**WORK INSTRUCTIONS:** Draw out every line with the word "none" from the listing below.

**RECORDS SUPPLIED:**

BEGIN

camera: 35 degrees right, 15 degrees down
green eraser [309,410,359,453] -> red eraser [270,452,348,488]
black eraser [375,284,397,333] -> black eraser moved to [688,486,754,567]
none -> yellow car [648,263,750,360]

END
BEGIN

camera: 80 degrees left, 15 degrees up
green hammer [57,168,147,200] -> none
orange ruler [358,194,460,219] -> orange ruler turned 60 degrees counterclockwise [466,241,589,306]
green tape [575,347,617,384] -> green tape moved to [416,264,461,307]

END
BEGIN

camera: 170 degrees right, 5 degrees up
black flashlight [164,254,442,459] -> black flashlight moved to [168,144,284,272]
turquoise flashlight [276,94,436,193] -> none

END

**EXERCISE OUTPUT:**
none -> yellow car [648,263,750,360]
green hammer [57,168,147,200] -> none
turquoise flashlight [276,94,436,193] -> none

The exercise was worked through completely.